→ Task instructions: Would you copy, word for word, each line from the one with "(263, 368) = (376, 179): yellow" to the end of the listing below, skipping all pictures?

→ Provided records:
|---|

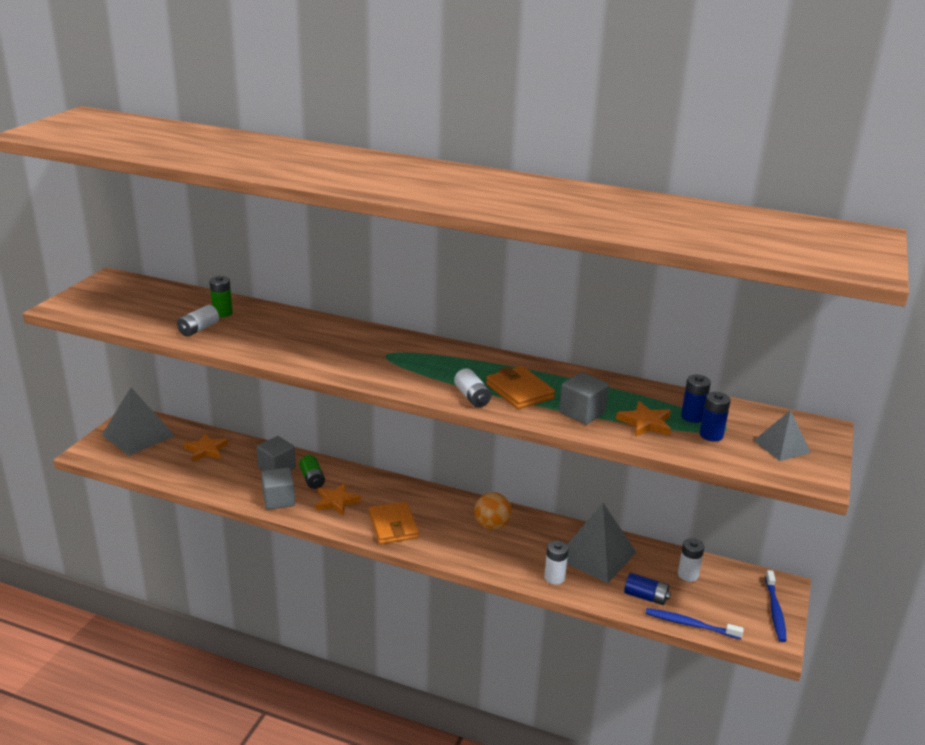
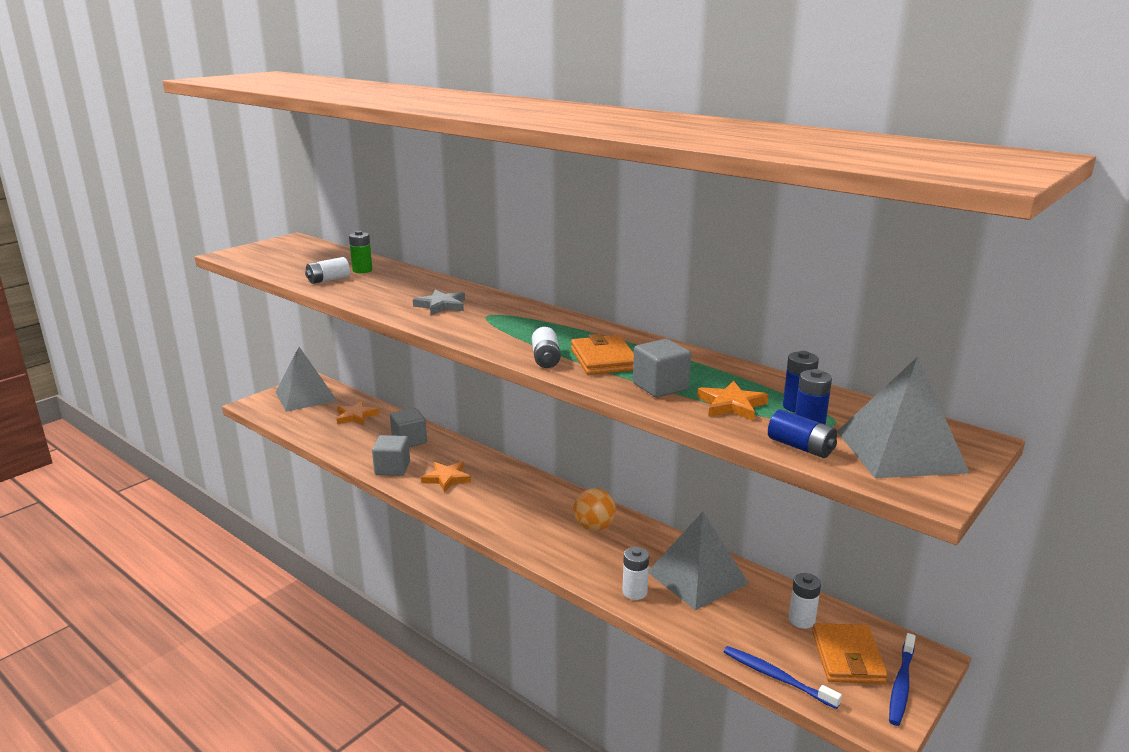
camera: 20 degrees right, 5 degrees down
(312, 479) = (436, 455): green battery -> none
(335, 349) = (441, 305): none -> grey star
(393, 526) = (489, 510): orange wallet -> orange wallet (847, 657)
(645, 597) = (734, 634): blue battery -> blue battery (800, 447)
(781, 446) = (900, 451): grey pyramid -> grey pyramid, size x1.78

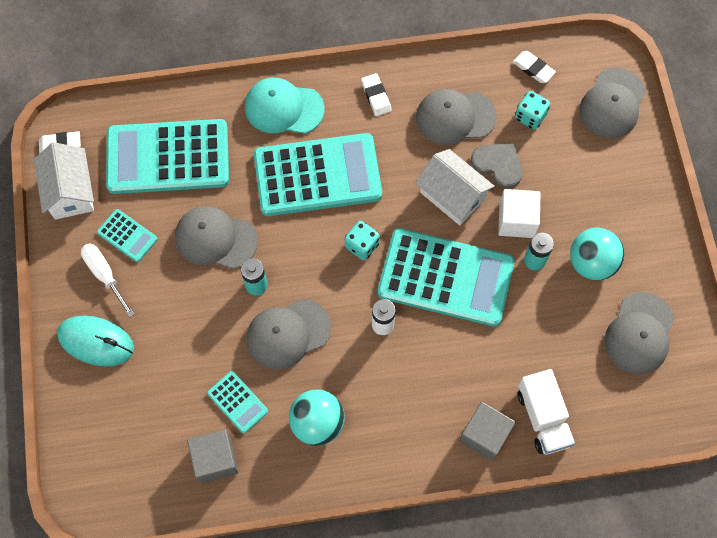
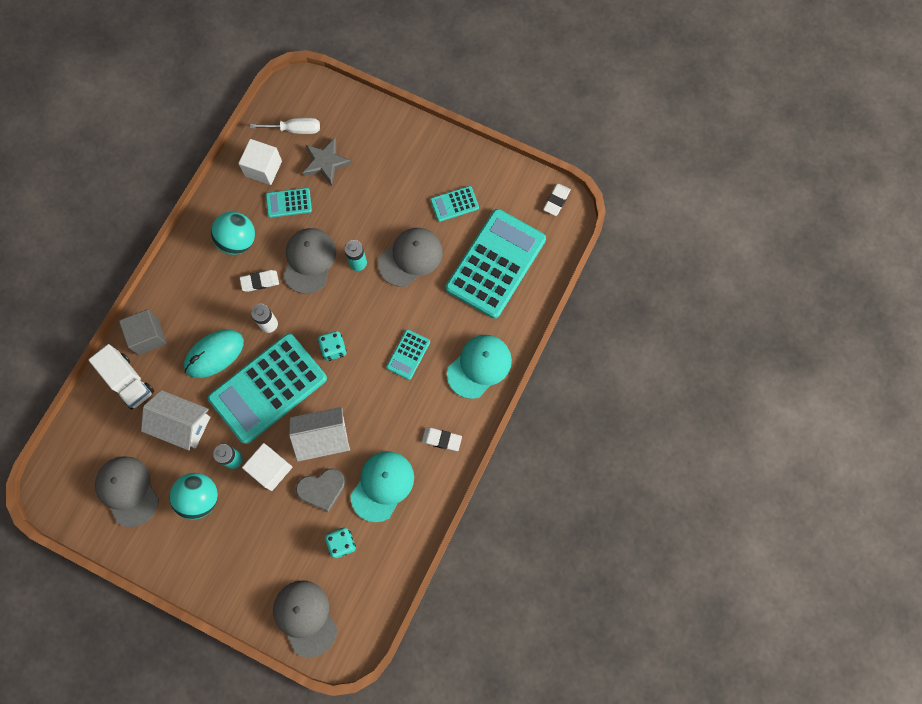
camera: 125 degrees right, 5 degrees up
(70, 191) = (514, 187): white house -> white house (182, 424)
(96, 342) = (393, 144): turquoise mouse -> turquoise mouse (214, 354)
(105, 275) = (436, 175): white screwdriver -> white screwdriver (295, 129)
(164, 397) = (326, 162): none -> grey star
(215, 460) = (263, 168): grey cube -> white cube
(317, 175) = (408, 354): turquoise calculator -> turquoise calculator, size x0.44
(455, 117) = (382, 486): grey cap -> turquoise cap
(533, 68) = (379, 578): white eraser -> white eraser (260, 281)
(543, 417) = (128, 381): white truck -> white truck turned 150 degrees counterclockwise

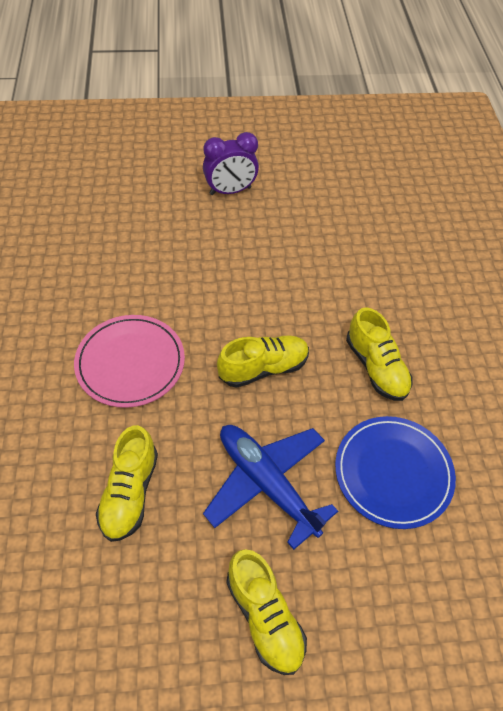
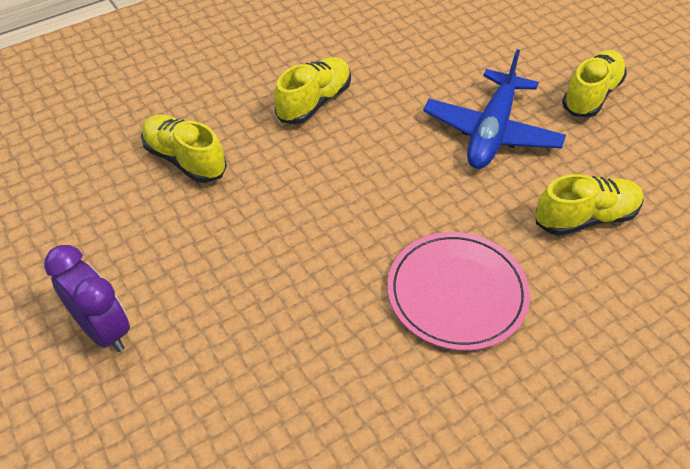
camera: 115 degrees left, 5 degrees down
(263, 368) = (376, 179): yellow shoe -> yellow shoe (185, 160)
(393, 473) = (415, 64): blue plate -> none

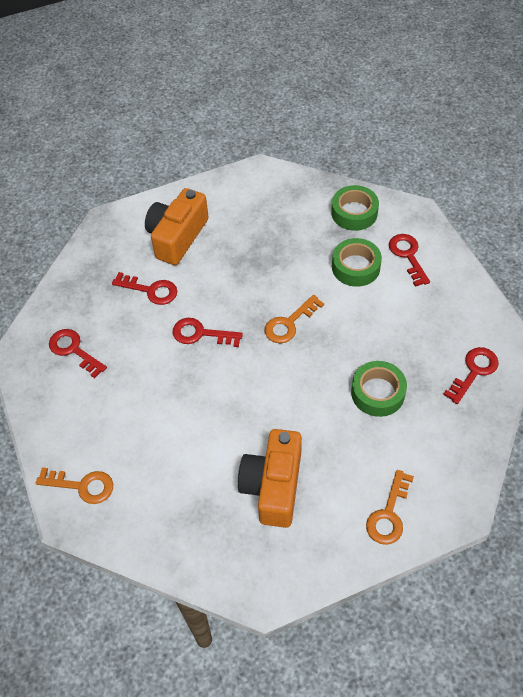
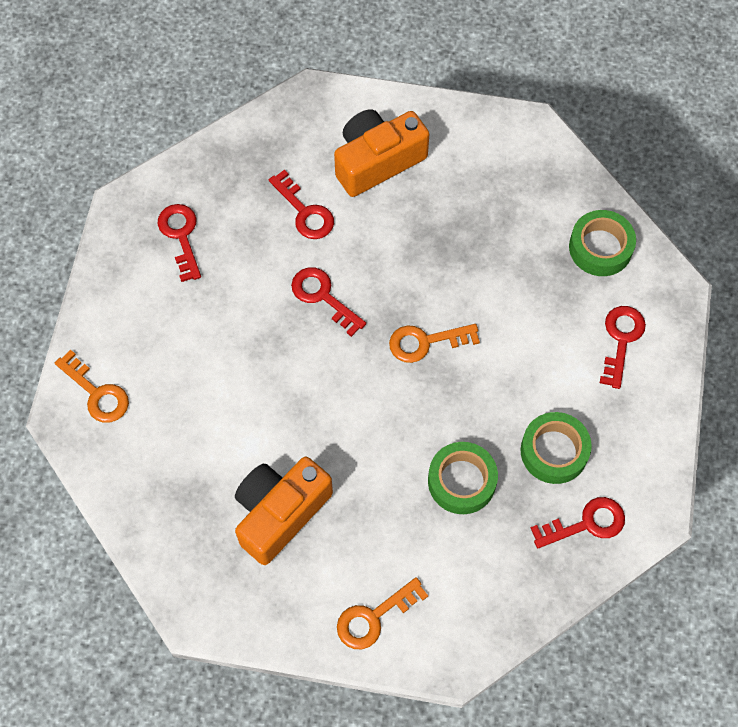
camera: 30 degrees right, 10 degrees up
(355, 267) = (550, 318): green tape -> green tape (554, 451)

|---|

→ Solution below:
(263, 368) = (376, 179): yellow shoe -> yellow shoe (185, 160)
(393, 473) = (415, 64): blue plate -> none

camera: 30 degrees right, 10 degrees up
(355, 267) = (550, 318): green tape -> green tape (554, 451)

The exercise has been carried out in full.